### Stored records

==================================================

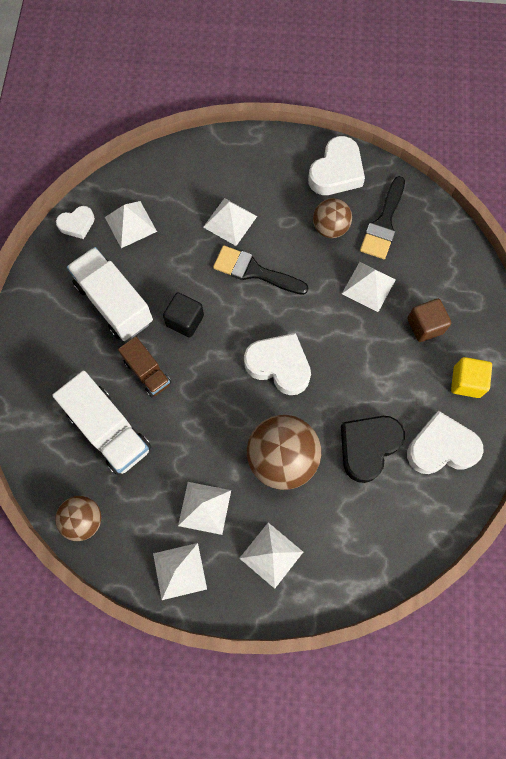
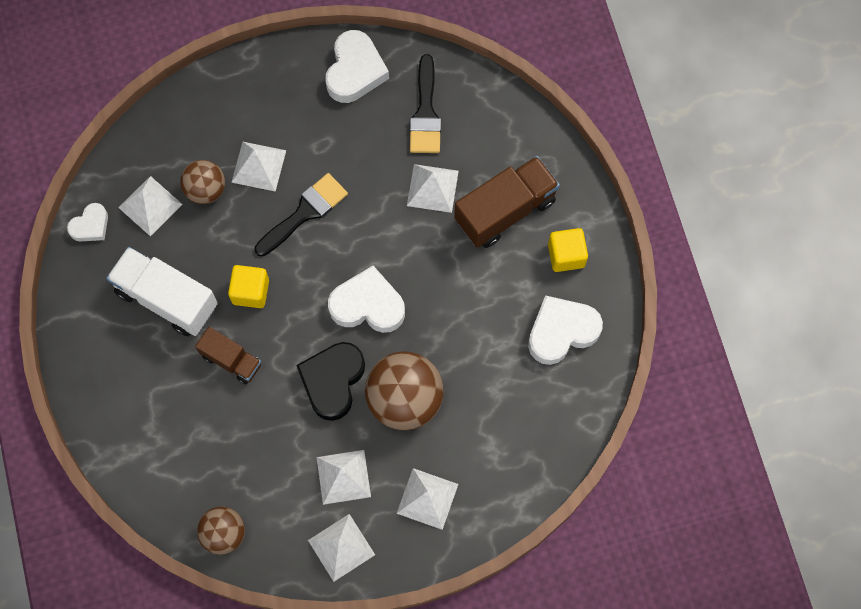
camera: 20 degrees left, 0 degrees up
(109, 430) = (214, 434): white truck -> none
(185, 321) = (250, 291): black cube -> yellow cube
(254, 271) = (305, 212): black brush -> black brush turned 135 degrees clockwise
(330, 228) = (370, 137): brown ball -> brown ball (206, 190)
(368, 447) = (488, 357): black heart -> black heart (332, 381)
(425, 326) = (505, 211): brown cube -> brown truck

==================================================

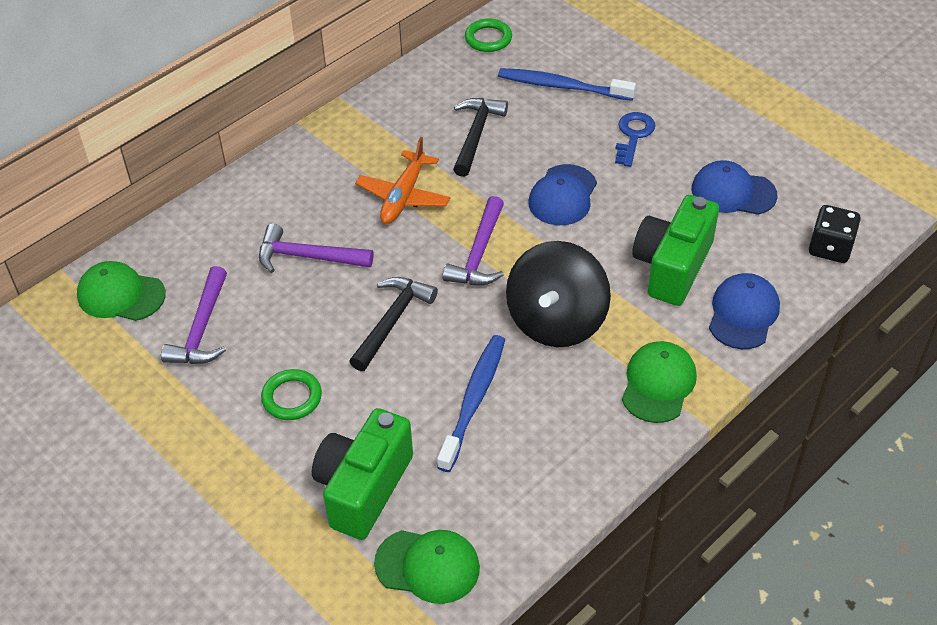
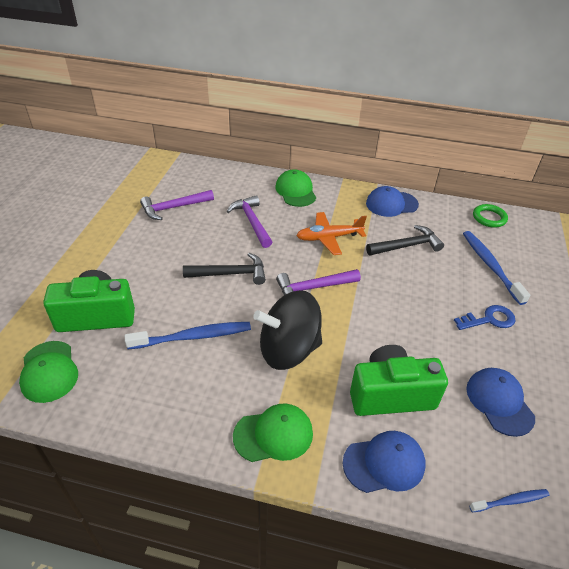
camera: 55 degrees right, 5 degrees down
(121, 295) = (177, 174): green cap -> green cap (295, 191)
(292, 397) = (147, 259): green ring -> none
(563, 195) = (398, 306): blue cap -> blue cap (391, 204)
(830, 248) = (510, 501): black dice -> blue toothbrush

==================================================

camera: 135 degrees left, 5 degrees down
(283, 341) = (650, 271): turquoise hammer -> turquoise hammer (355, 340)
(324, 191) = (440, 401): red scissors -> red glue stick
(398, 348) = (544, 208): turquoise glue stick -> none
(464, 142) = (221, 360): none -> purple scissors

==================================================

### Work to complete
Please give an exact copy of the entries above, from the line with "(324, 191) = (440, 401): red" down to the line with "(464, 142) = (221, 360): none", inclusive, and nothing else.

### Completed task
(324, 191) = (440, 401): red scissors -> red glue stick
(398, 348) = (544, 208): turquoise glue stick -> none
(464, 142) = (221, 360): none -> purple scissors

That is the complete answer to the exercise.